_Material provided_
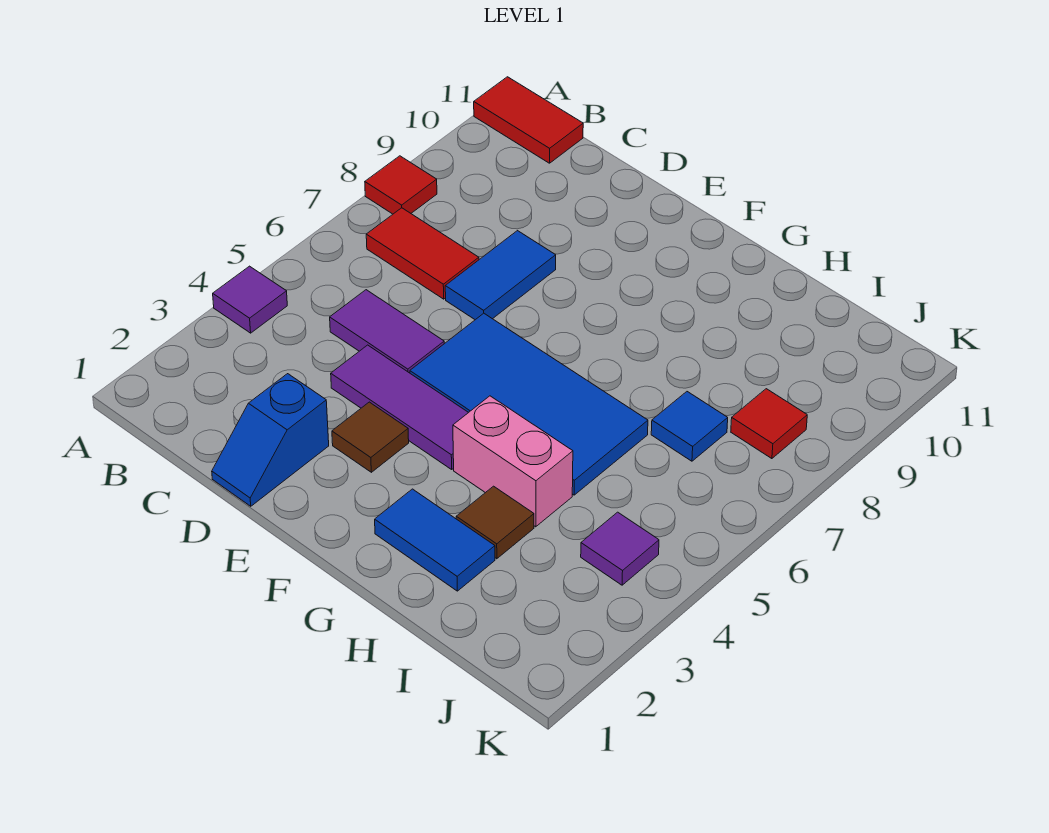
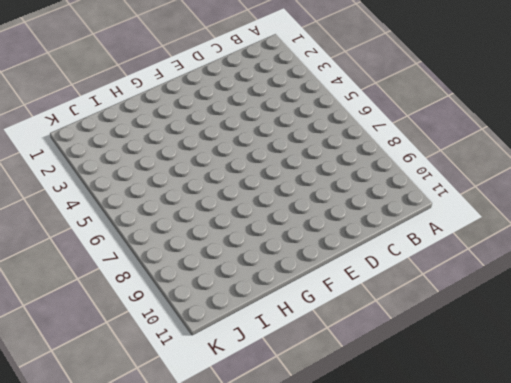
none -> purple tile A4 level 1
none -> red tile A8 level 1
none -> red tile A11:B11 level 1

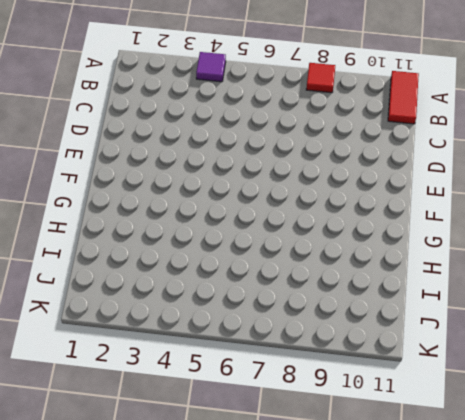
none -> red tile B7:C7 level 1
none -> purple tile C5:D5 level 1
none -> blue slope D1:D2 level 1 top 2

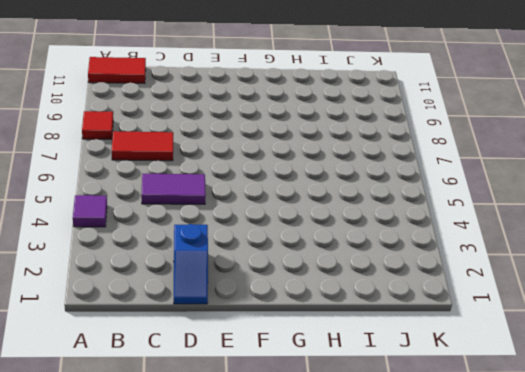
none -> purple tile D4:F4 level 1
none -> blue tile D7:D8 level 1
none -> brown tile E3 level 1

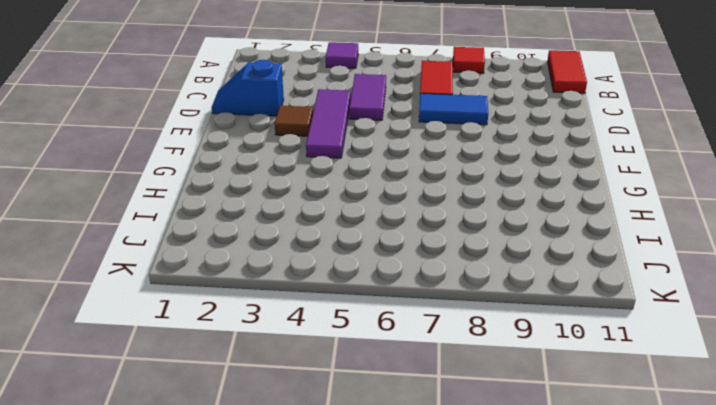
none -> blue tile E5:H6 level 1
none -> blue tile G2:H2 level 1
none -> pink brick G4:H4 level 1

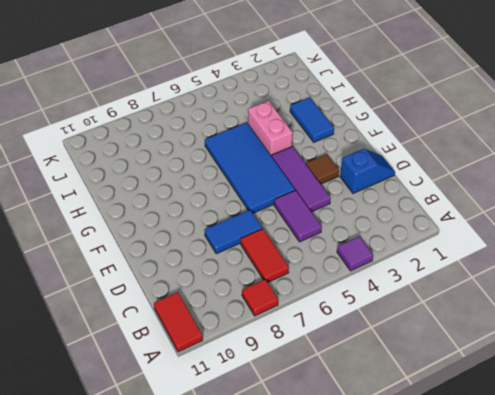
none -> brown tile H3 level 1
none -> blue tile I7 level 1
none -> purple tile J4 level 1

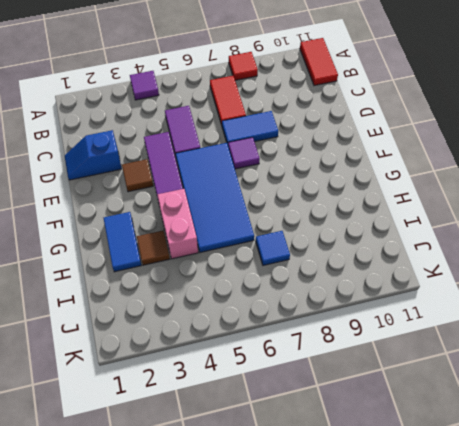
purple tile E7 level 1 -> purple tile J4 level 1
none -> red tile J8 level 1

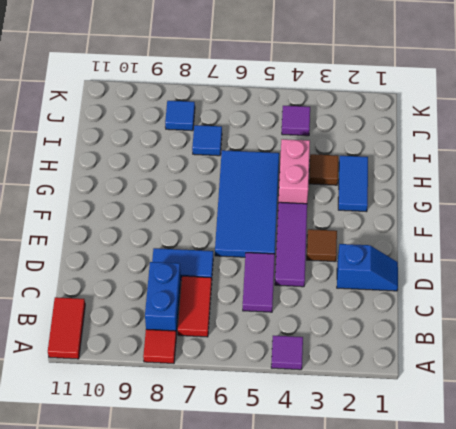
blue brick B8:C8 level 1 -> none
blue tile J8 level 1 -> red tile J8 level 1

---

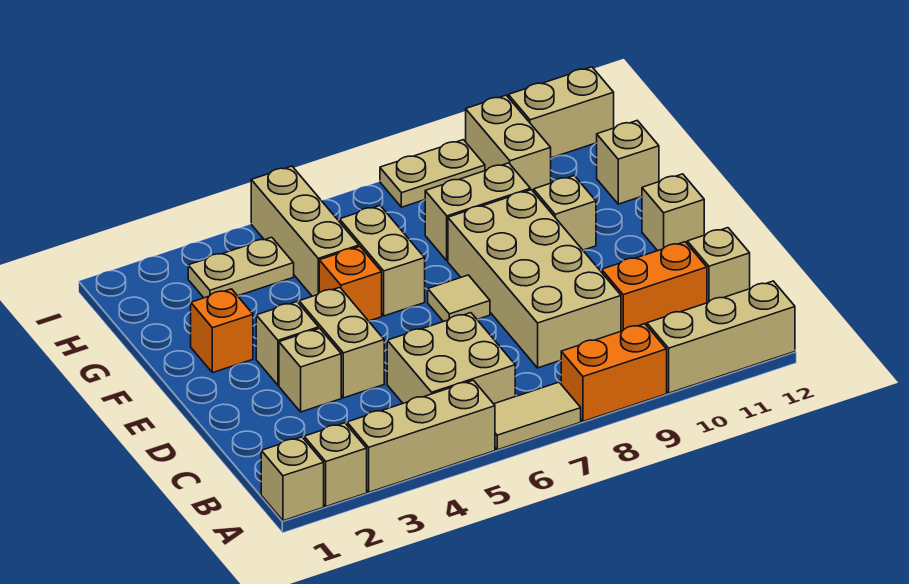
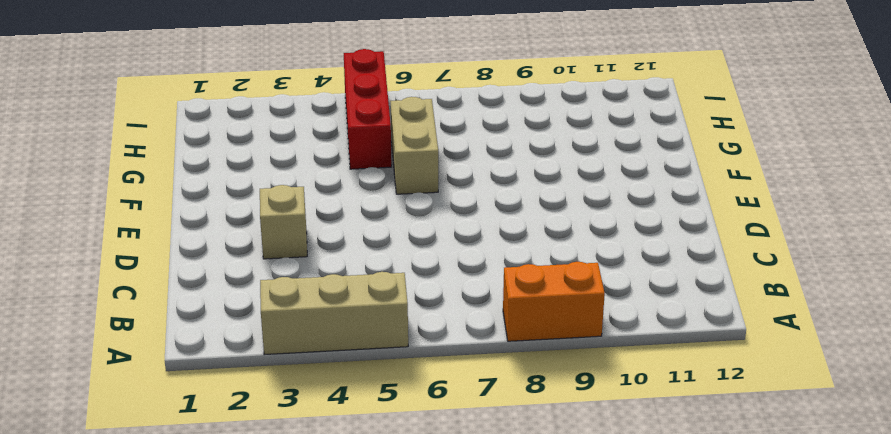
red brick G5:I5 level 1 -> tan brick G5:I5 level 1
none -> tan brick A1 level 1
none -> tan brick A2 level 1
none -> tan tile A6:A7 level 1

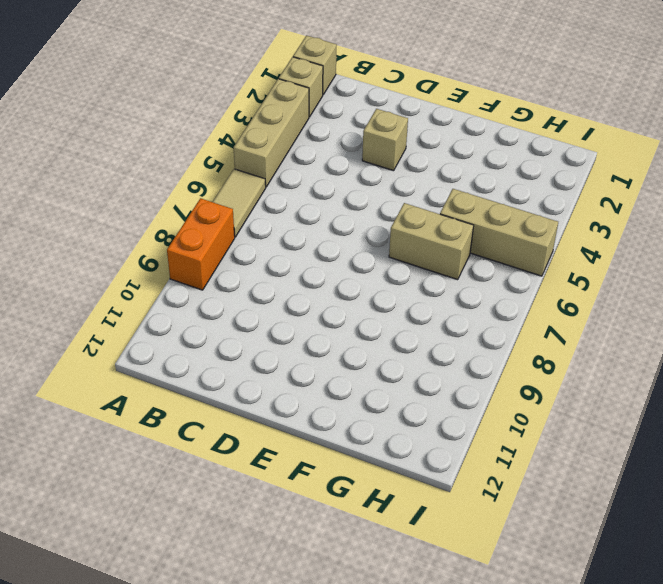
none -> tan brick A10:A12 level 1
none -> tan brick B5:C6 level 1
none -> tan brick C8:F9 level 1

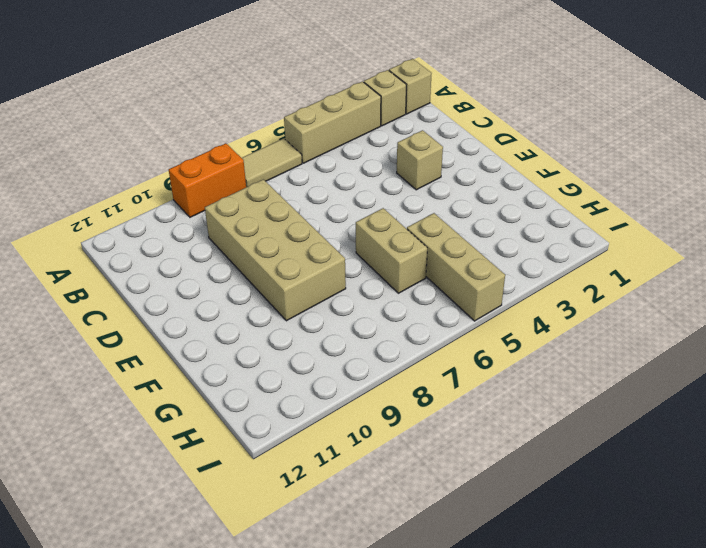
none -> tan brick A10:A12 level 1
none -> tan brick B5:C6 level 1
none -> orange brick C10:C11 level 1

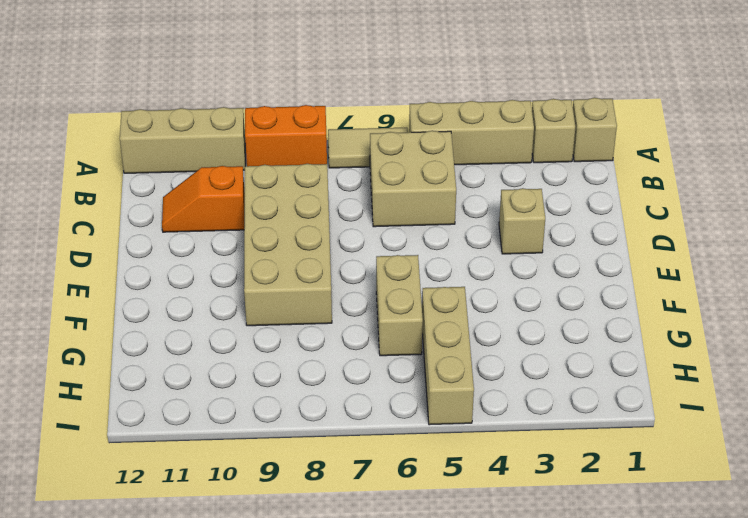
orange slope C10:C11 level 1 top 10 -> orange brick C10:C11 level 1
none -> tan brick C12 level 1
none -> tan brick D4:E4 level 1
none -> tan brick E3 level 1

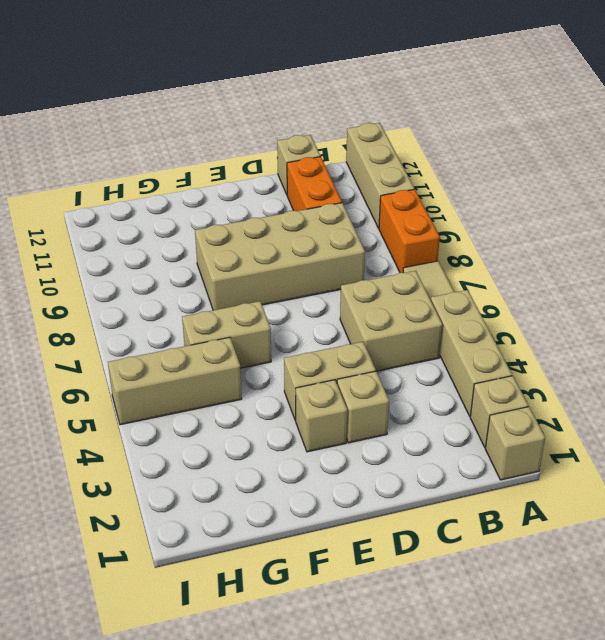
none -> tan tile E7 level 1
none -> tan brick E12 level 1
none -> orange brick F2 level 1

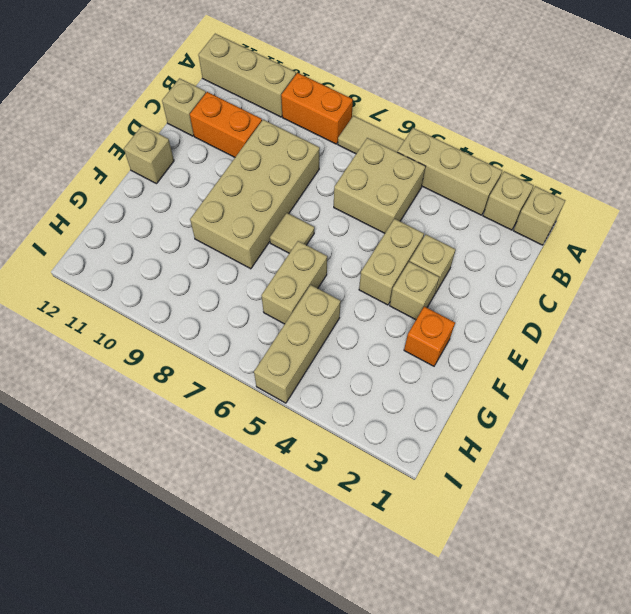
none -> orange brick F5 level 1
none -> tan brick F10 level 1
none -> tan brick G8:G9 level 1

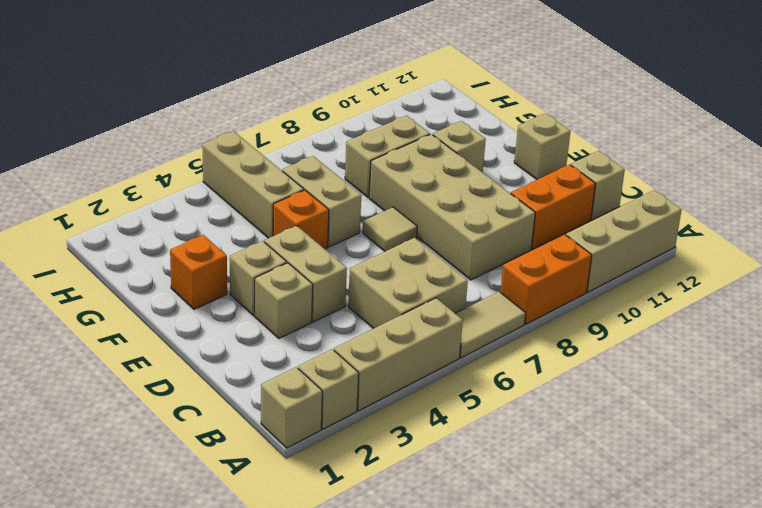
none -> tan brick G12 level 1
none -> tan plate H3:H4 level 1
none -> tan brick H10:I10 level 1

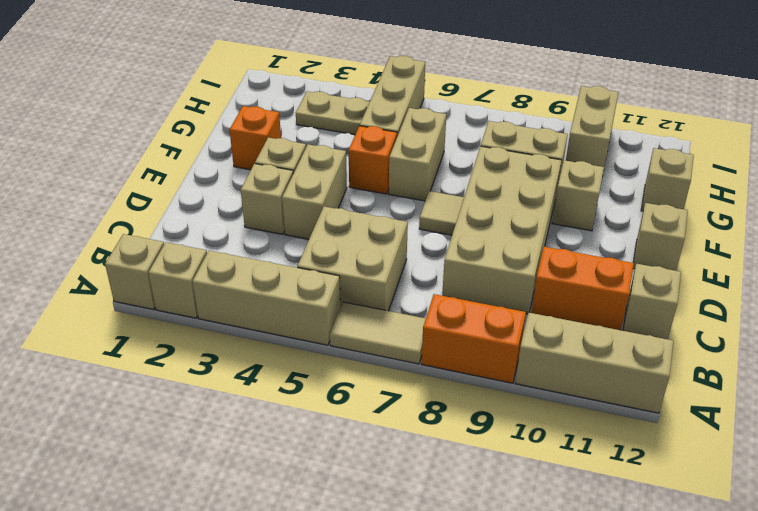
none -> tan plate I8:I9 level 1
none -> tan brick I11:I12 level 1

_Exercise details_
Exact copy, no pictures. Write out the lines in the entries above, starting with the line with "none -> purple tile A4 level 1" and going on through the line with "none -> brown tile H3 level 1", keeping both.

_Result for this exercise_
none -> purple tile A4 level 1
none -> red tile A8 level 1
none -> red tile A11:B11 level 1

none -> red tile B7:C7 level 1
none -> purple tile C5:D5 level 1
none -> blue slope D1:D2 level 1 top 2

none -> purple tile D4:F4 level 1
none -> blue tile D7:D8 level 1
none -> brown tile E3 level 1

none -> blue tile E5:H6 level 1
none -> blue tile G2:H2 level 1
none -> pink brick G4:H4 level 1

none -> brown tile H3 level 1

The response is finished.